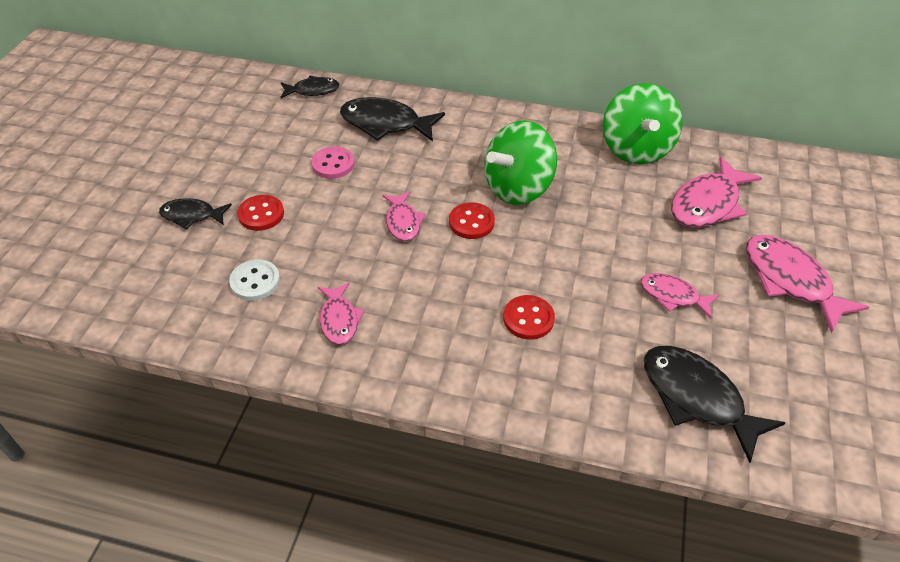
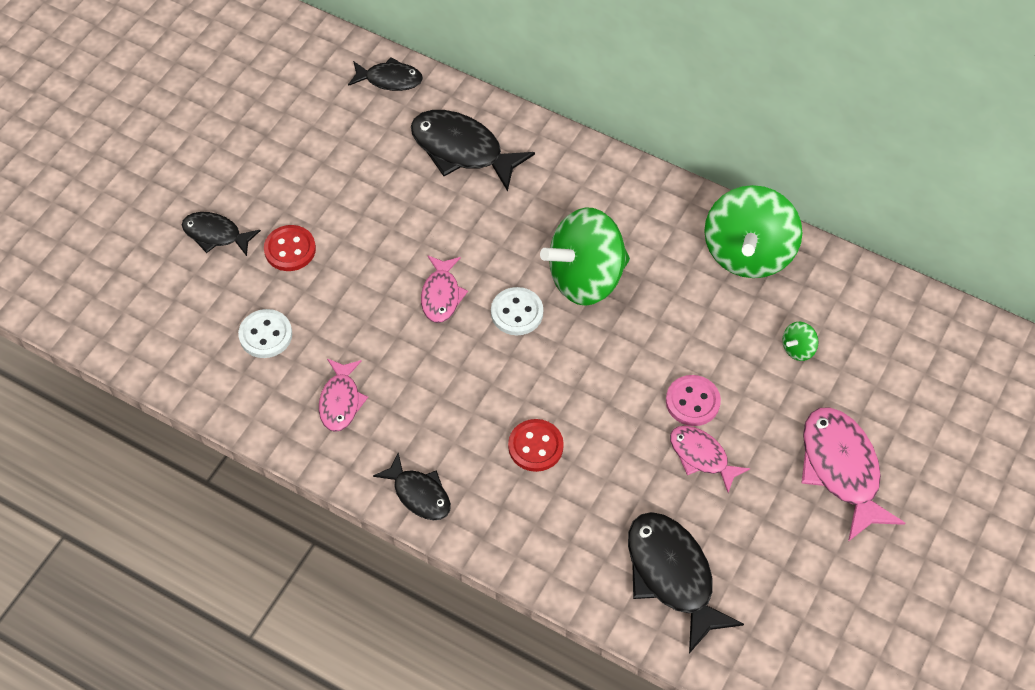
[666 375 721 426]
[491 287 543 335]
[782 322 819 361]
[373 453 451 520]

· · · · ·

Problem to solve
All of the material is to be reproduced verbatim, pictures excluded.

Answer to the exercise
[666 375 721 426]
[491 287 543 335]
[782 322 819 361]
[373 453 451 520]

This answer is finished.